# [Task details]
Beginning at the line that contains "IC1 pin in-: none -> FB", output each line exactly through the end of the records, and drop any pictures.

# [Supplied entries]
☆ ☆ ☆ ☆
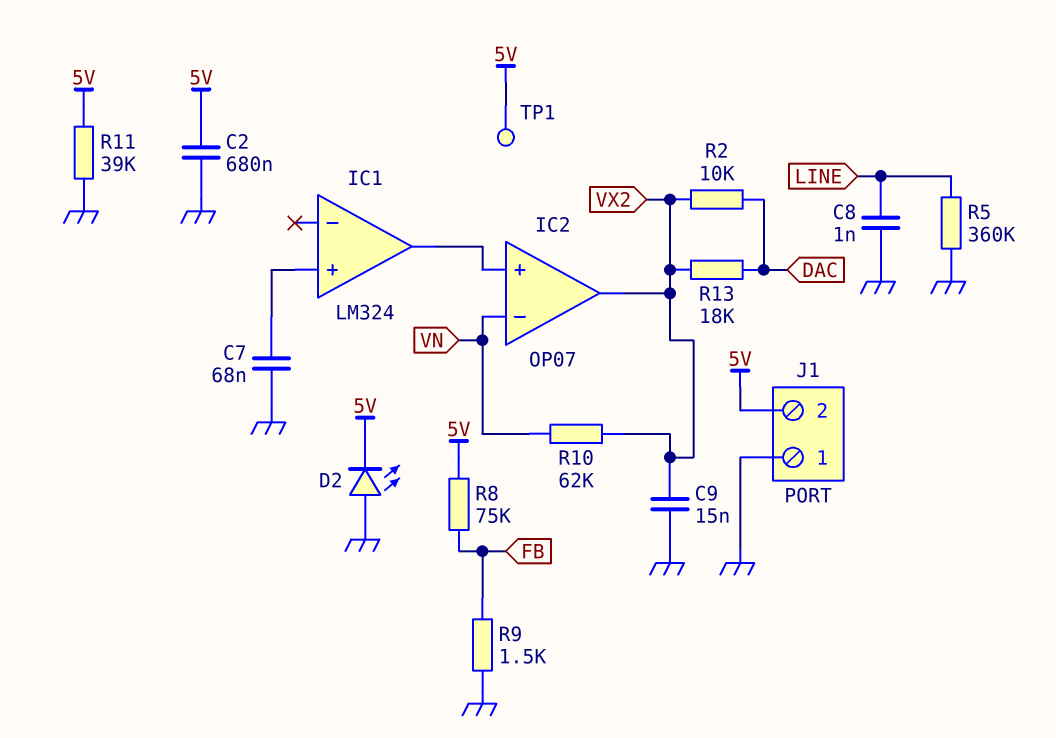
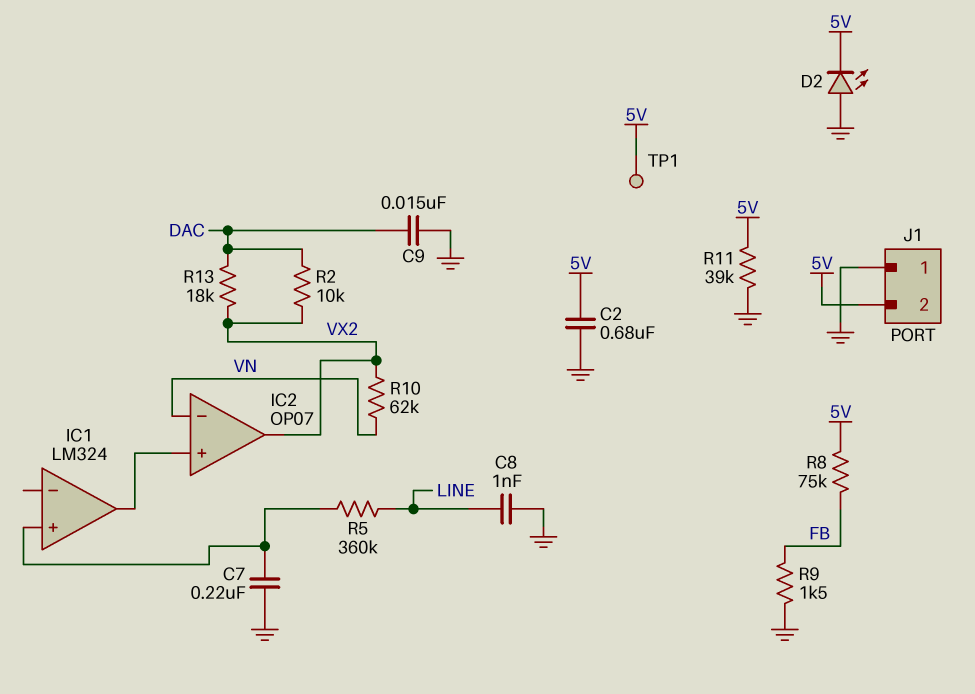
C7: 68nF (GND, IC1/in+) -> 220nF (GND, IC1/in+)
C9: 15nF (GND, VX2) -> 15nF (DAC, GND)
R5: 360k (GND, LINE) -> 360k (IC1/in+, LINE)

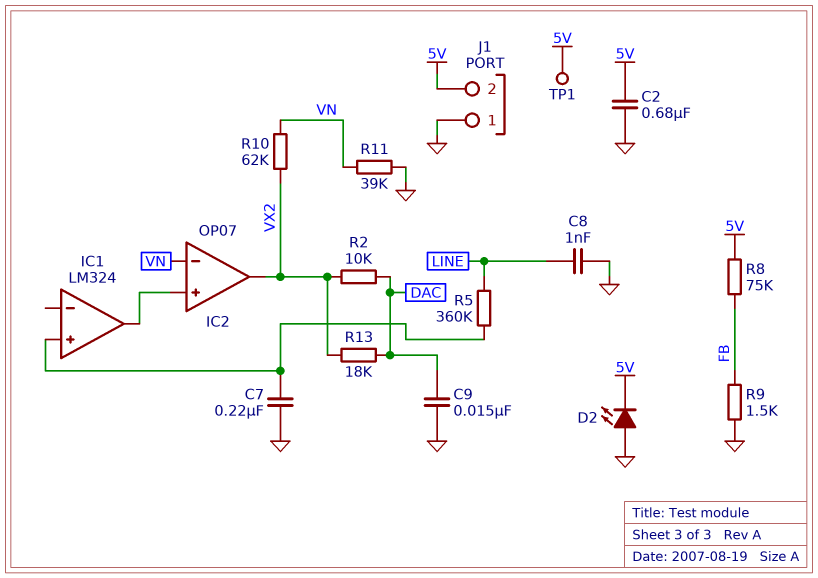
R11: 39k (5V, GND) -> 39k (GND, VN)

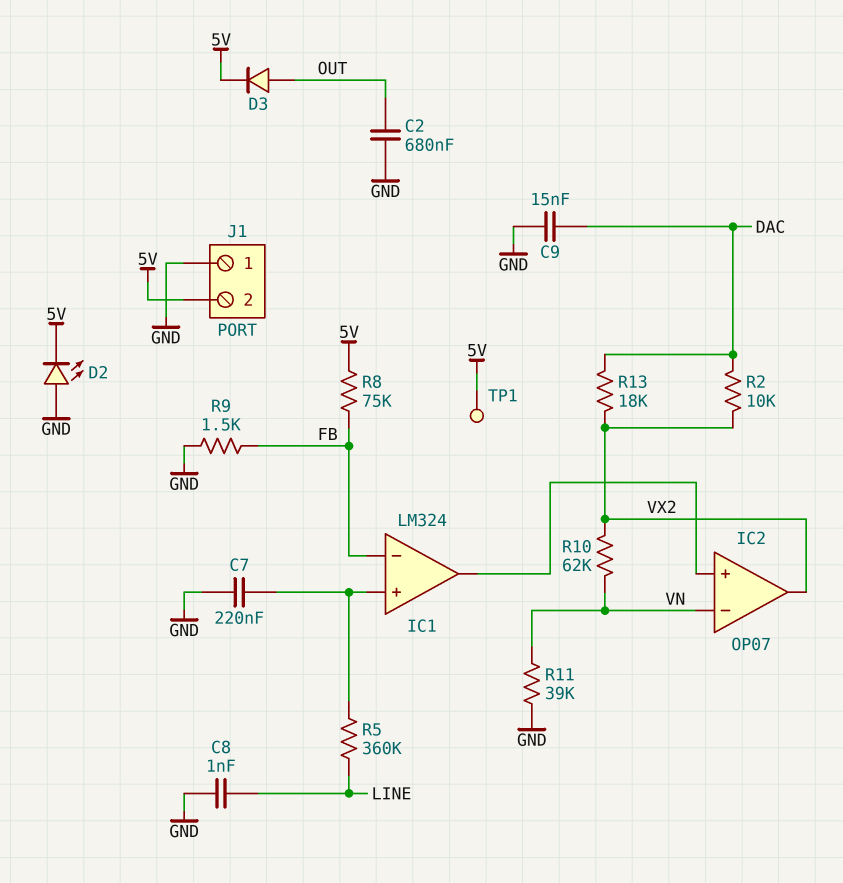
C2: 680nF (5V, GND) -> 680nF (GND, OUT)
D3: none -> diode (A OUT, K 5V)
IC1 pin in-: none -> FB

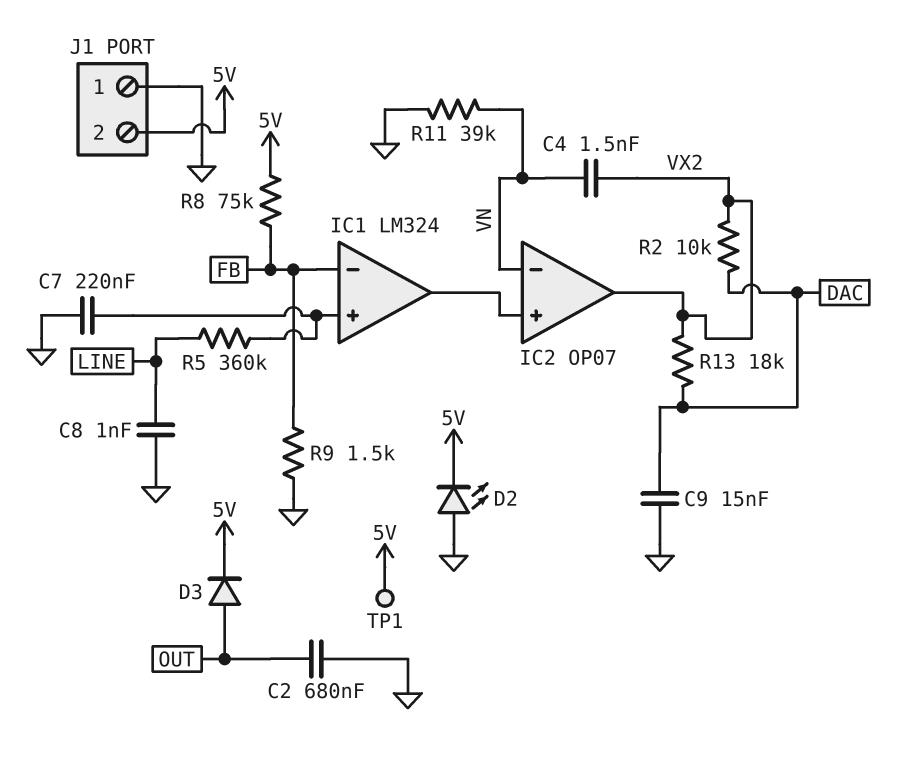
C4: none -> 1.5nF (VN, VX2)
R10: 62k (VN, VX2) -> none

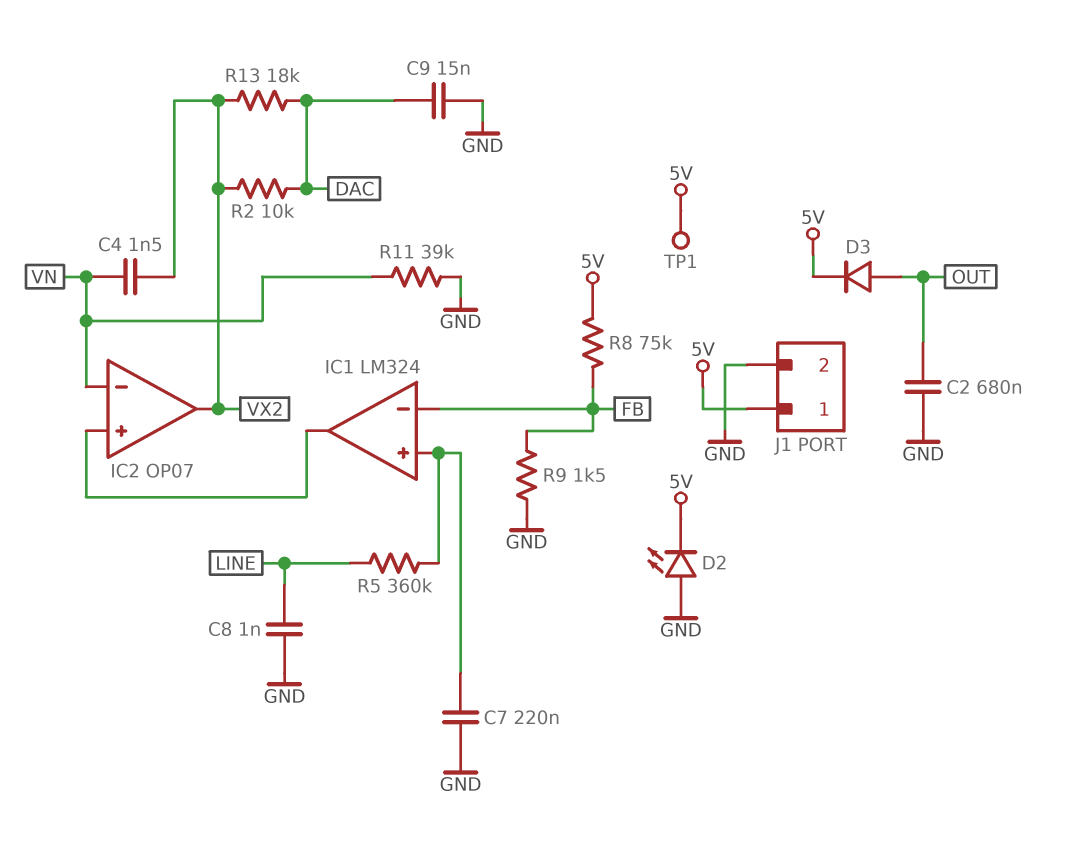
J1 pin 1: GND -> 5V
J1 pin 2: 5V -> GND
☆ ☆ ☆ ☆
# [Result]
IC1 pin in-: none -> FB

C4: none -> 1.5nF (VN, VX2)
R10: 62k (VN, VX2) -> none

J1 pin 1: GND -> 5V
J1 pin 2: 5V -> GND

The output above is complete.